Report each line of the entries below that has the word "RESET" in it.

Top of Information supplied

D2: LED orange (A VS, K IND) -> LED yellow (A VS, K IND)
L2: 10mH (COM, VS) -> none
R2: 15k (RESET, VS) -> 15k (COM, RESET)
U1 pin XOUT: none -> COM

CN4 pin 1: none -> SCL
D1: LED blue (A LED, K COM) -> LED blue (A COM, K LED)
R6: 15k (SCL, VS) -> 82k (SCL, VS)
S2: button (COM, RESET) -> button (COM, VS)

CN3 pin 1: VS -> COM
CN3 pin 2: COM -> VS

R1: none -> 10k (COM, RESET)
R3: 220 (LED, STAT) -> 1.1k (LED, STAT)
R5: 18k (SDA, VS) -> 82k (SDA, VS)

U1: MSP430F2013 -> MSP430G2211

Bottom of Information supplied

### Exercise response:
R2: 15k (RESET, VS) -> 15k (COM, RESET)
S2: button (COM, RESET) -> button (COM, VS)
R1: none -> 10k (COM, RESET)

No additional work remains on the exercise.